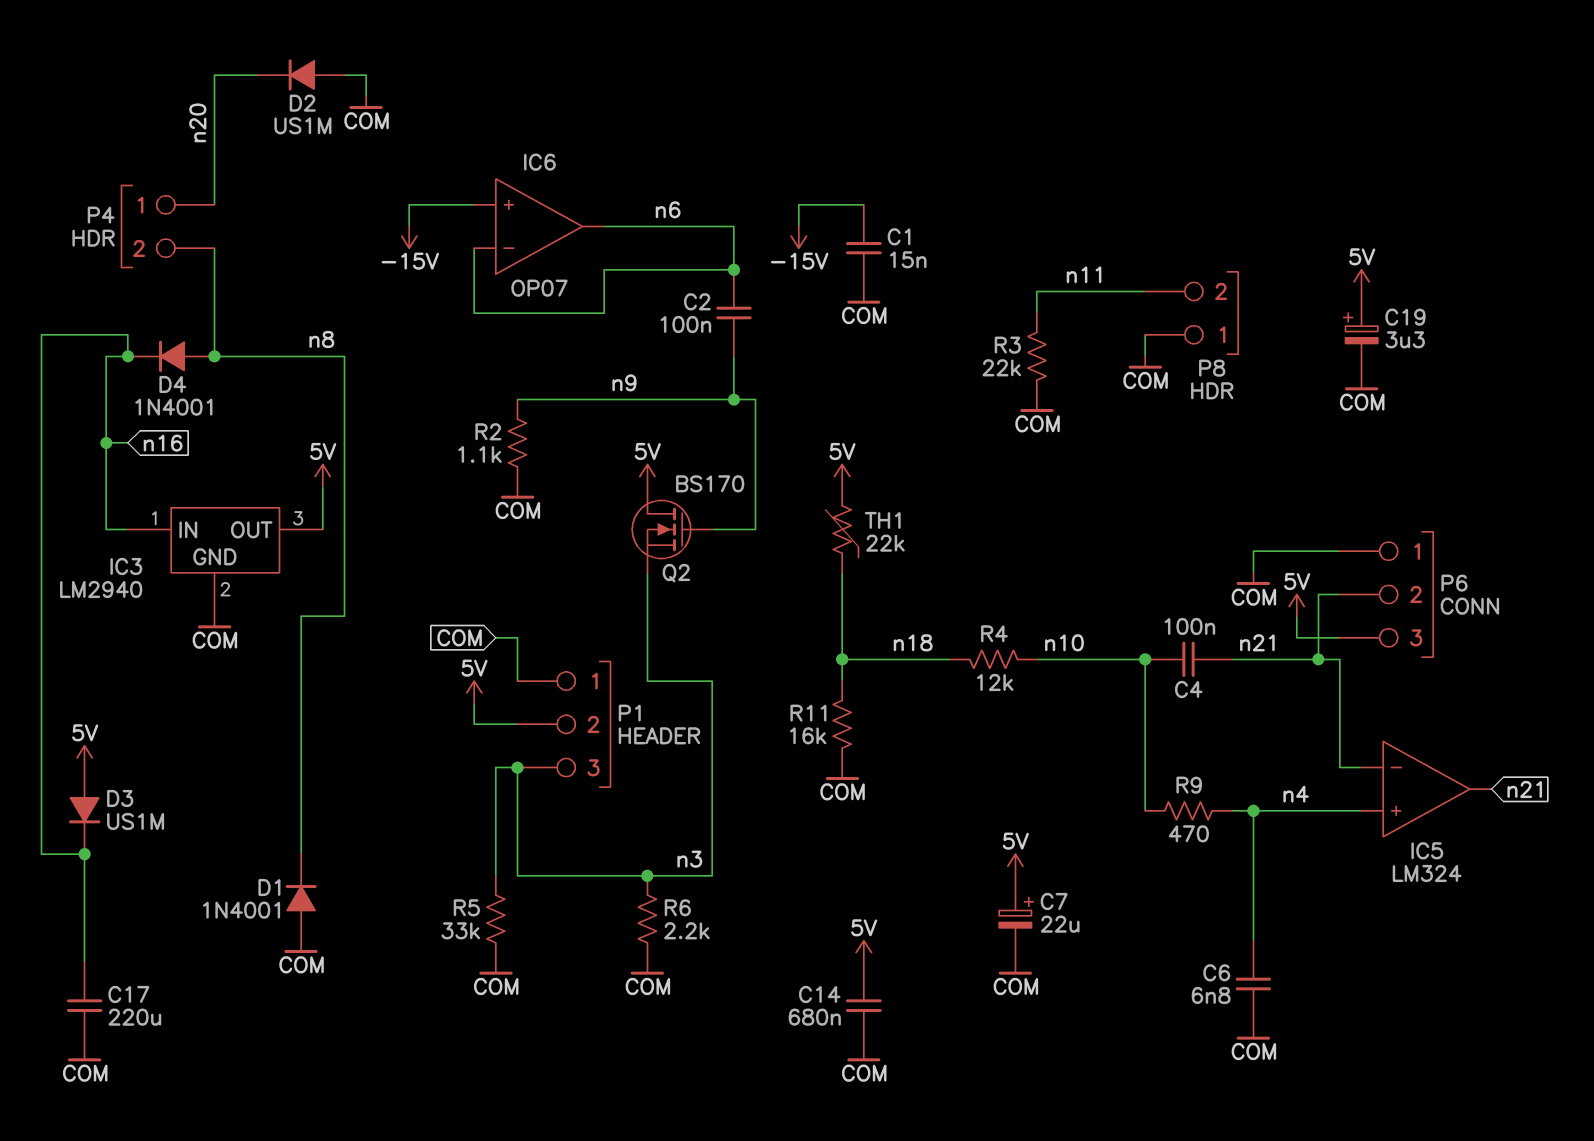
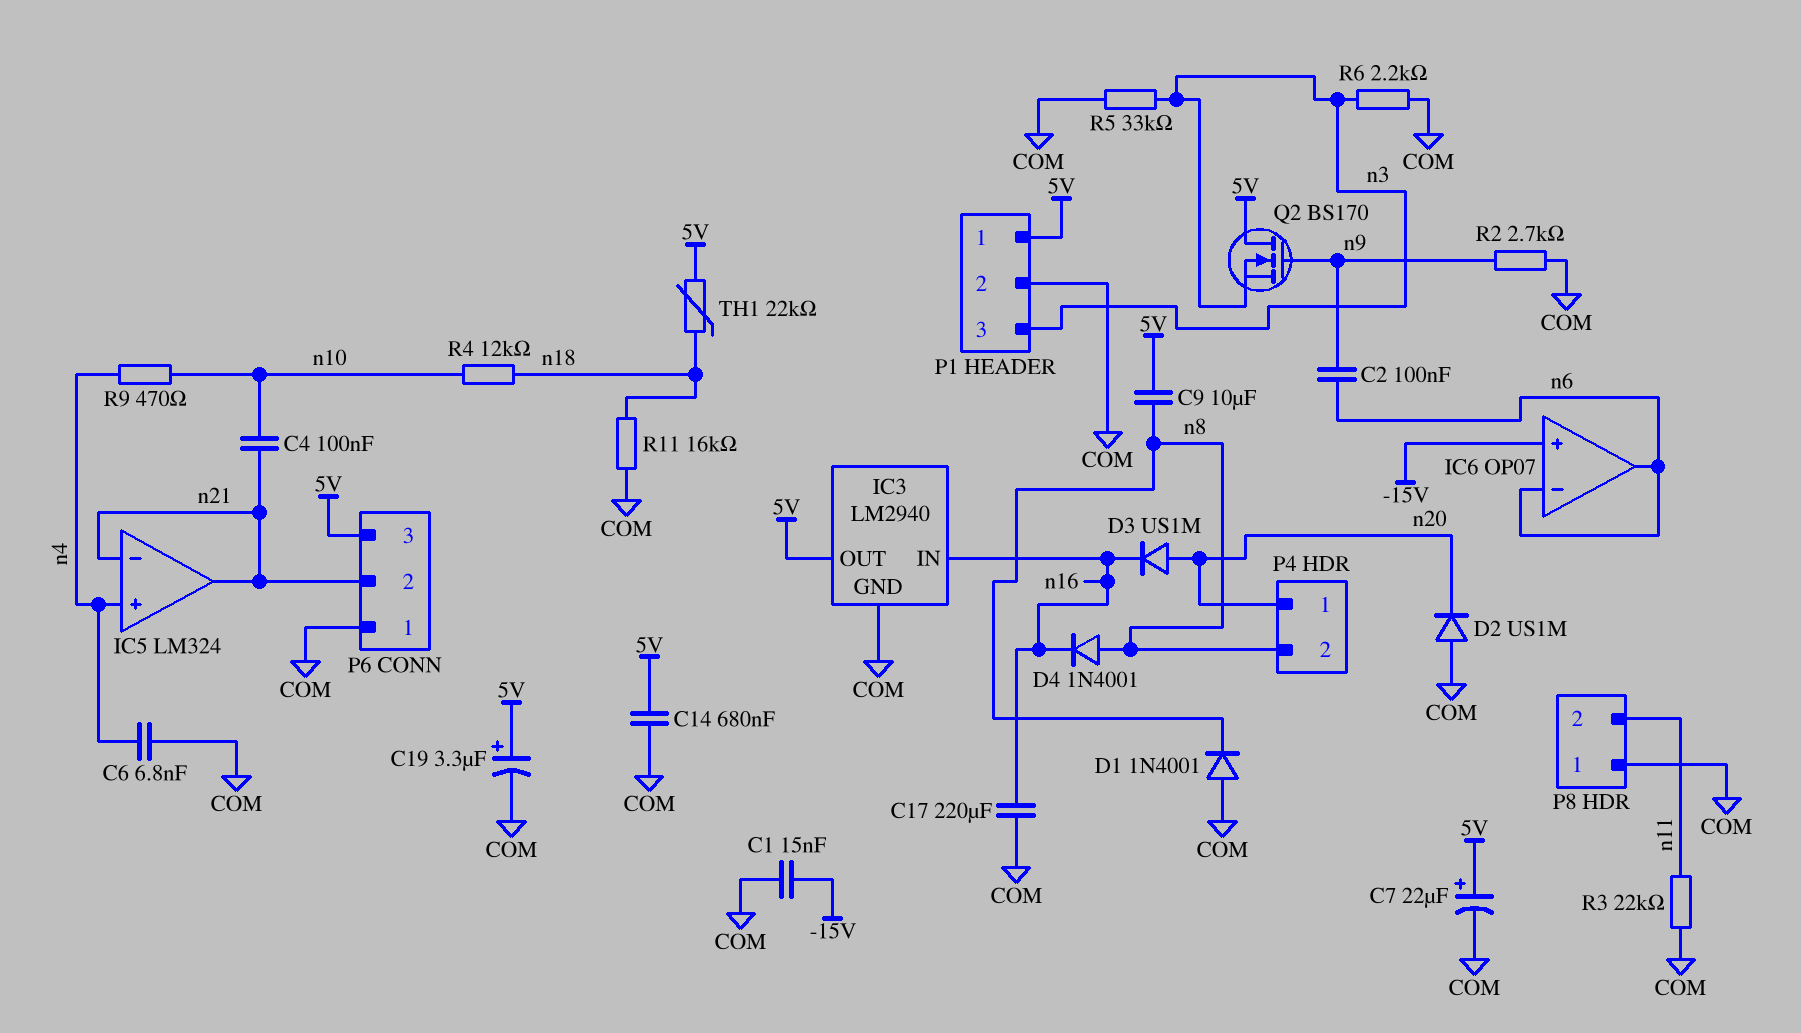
C9: none -> 10uF (5V, n8)
D3: diode US1M (A 5V, K n16) -> diode US1M (A n20, K n16)
P1 pin 1: COM -> 5V
P1 pin 2: 5V -> COM
R2: 1.1k (COM, n9) -> 2.7k (COM, n9)

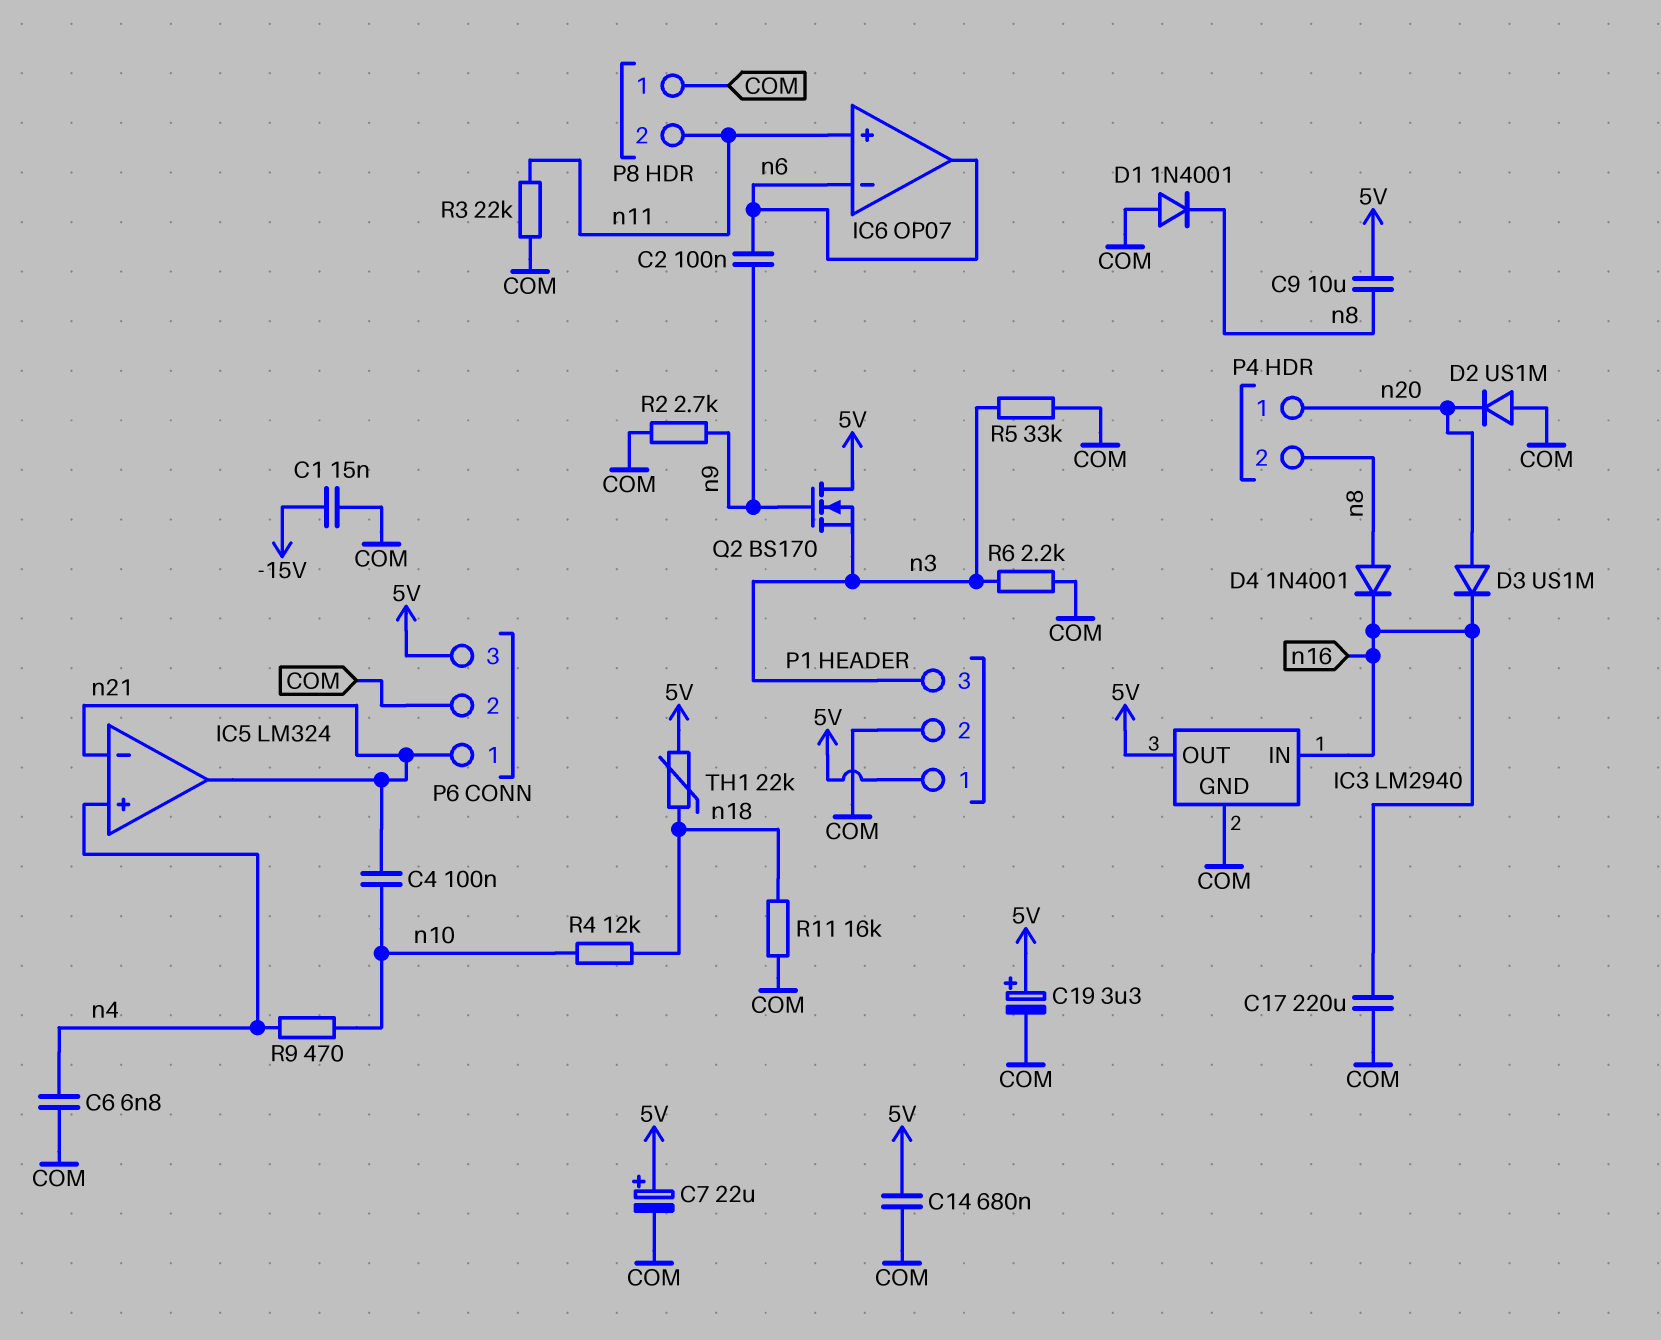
IC6 pin in+: -15V -> n11
P6 pin 1: COM -> n21
P6 pin 2: n21 -> COM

::::

■ **Problem**
Omit the pictures and restate the rest of the records verbatim.

■ **Exercise output**
C9: none -> 10uF (5V, n8)
D3: diode US1M (A 5V, K n16) -> diode US1M (A n20, K n16)
P1 pin 1: COM -> 5V
P1 pin 2: 5V -> COM
R2: 1.1k (COM, n9) -> 2.7k (COM, n9)

IC6 pin in+: -15V -> n11
P6 pin 1: COM -> n21
P6 pin 2: n21 -> COM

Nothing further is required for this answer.